▸ **SET PROBLEM**
In the material below, begin at the line that contains "pink trapezoid: moved" and stop after the line that contains "brown pentagon: moved", transcribing every line in that span word for word. Leave the pictures out of your answer.

▸ **RECORD LIST**

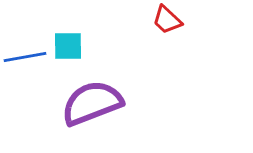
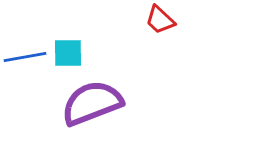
red trapezoid: moved 7 px left
cyan square: moved 7 px down
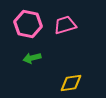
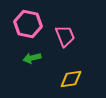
pink trapezoid: moved 11 px down; rotated 85 degrees clockwise
yellow diamond: moved 4 px up
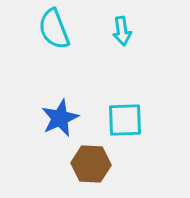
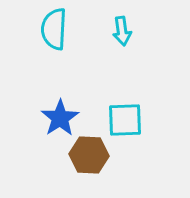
cyan semicircle: rotated 24 degrees clockwise
blue star: rotated 9 degrees counterclockwise
brown hexagon: moved 2 px left, 9 px up
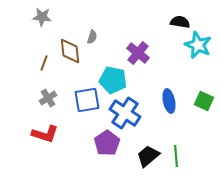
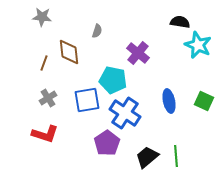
gray semicircle: moved 5 px right, 6 px up
brown diamond: moved 1 px left, 1 px down
black trapezoid: moved 1 px left, 1 px down
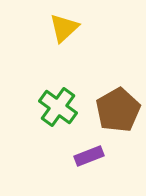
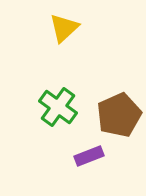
brown pentagon: moved 1 px right, 5 px down; rotated 6 degrees clockwise
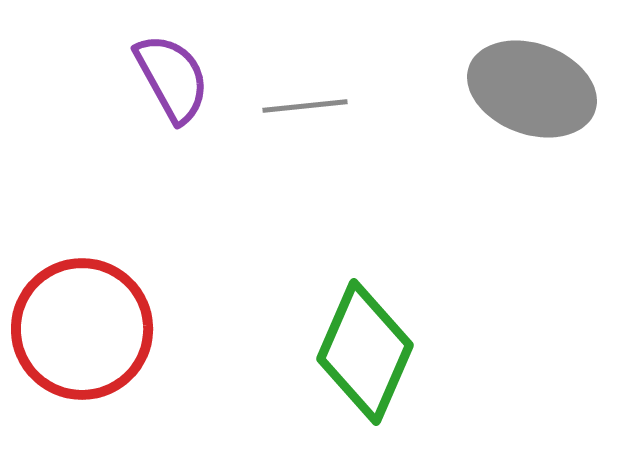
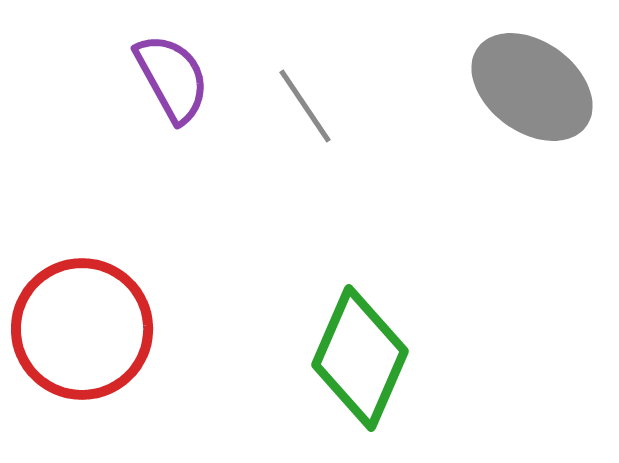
gray ellipse: moved 2 px up; rotated 16 degrees clockwise
gray line: rotated 62 degrees clockwise
green diamond: moved 5 px left, 6 px down
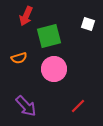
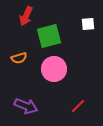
white square: rotated 24 degrees counterclockwise
purple arrow: rotated 25 degrees counterclockwise
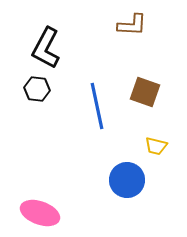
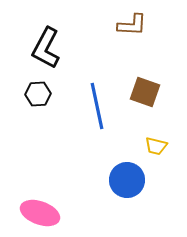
black hexagon: moved 1 px right, 5 px down; rotated 10 degrees counterclockwise
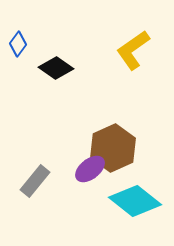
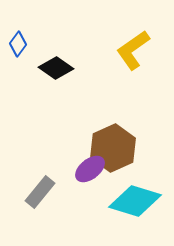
gray rectangle: moved 5 px right, 11 px down
cyan diamond: rotated 21 degrees counterclockwise
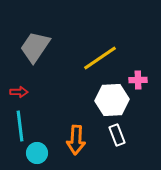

▸ **TASK RESPONSE**
pink trapezoid: moved 11 px down; rotated 85 degrees clockwise
yellow diamond: moved 4 px up
cyan semicircle: rotated 24 degrees clockwise
blue star: rotated 9 degrees counterclockwise
brown hexagon: moved 2 px left, 9 px up
gray semicircle: moved 5 px right, 6 px up
brown diamond: moved 1 px left, 1 px down
black trapezoid: moved 1 px left, 1 px down
brown pentagon: moved 1 px right, 5 px down; rotated 6 degrees clockwise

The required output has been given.